**What is expected**
Each entry is to be given again word for word; images are dropped.

——

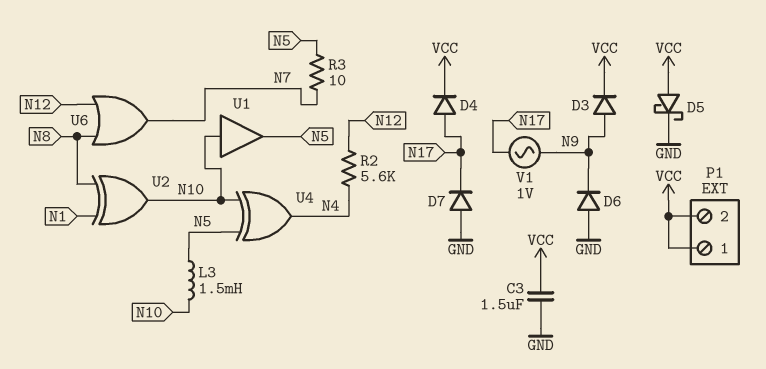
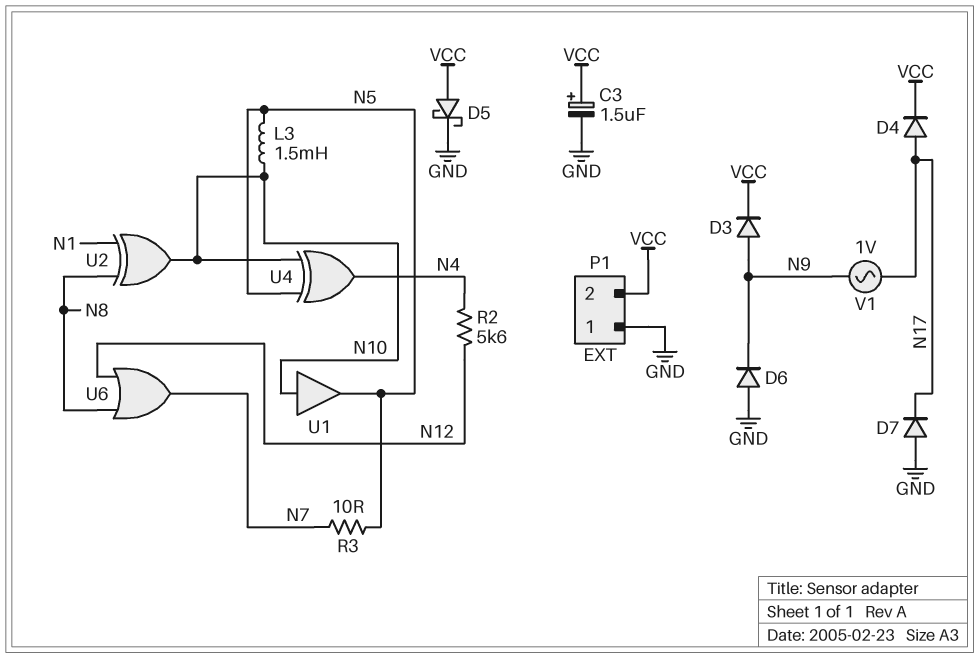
C3: 1.5uF (GND, VCC) -> 1.5uF (plus VCC, minus GND)
P1 pin 1: VCC -> GND

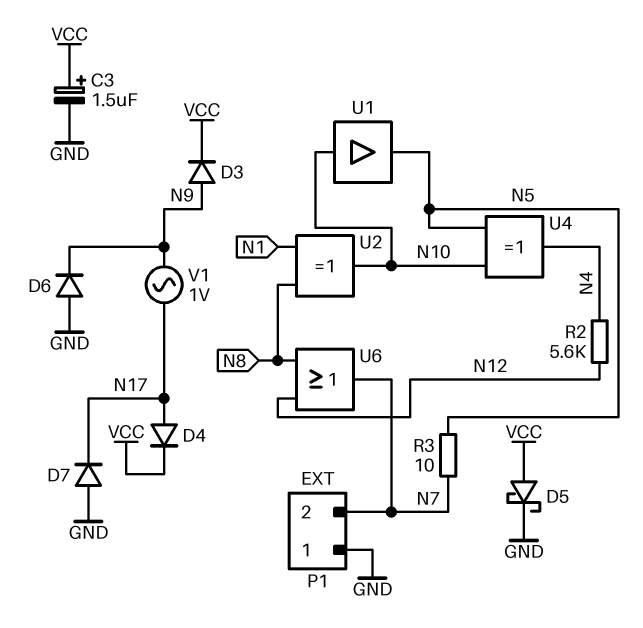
L3: 1.5mH (N5, N10) -> none
P1 pin 2: VCC -> N7

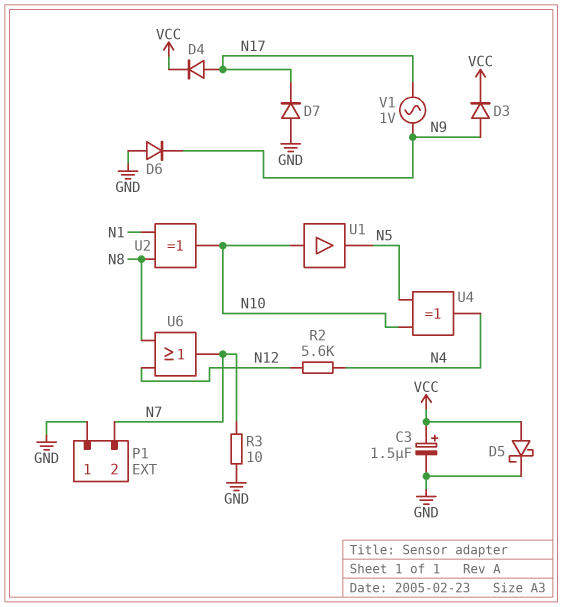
R3: 10 (N5, N7) -> 10 (GND, N7)

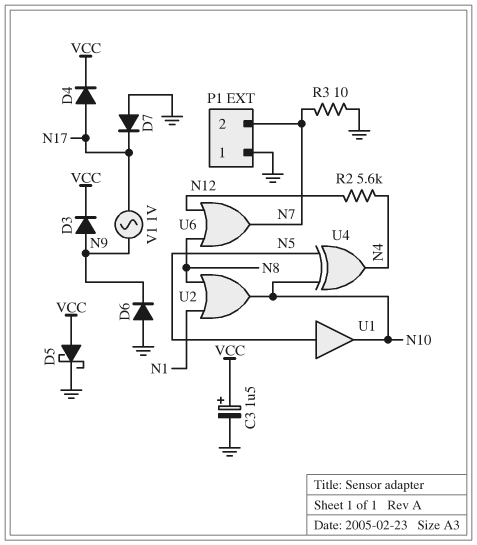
U1: buffer (in N10, out N5) -> buffer (in N5, out N10)
U2: XOR (in N1, in N8, out N10) -> OR (in N1, in N8, out N10)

——

**Written reply**
C3: 1.5uF (GND, VCC) -> 1.5uF (plus VCC, minus GND)
P1 pin 1: VCC -> GND

L3: 1.5mH (N5, N10) -> none
P1 pin 2: VCC -> N7

R3: 10 (N5, N7) -> 10 (GND, N7)

U1: buffer (in N10, out N5) -> buffer (in N5, out N10)
U2: XOR (in N1, in N8, out N10) -> OR (in N1, in N8, out N10)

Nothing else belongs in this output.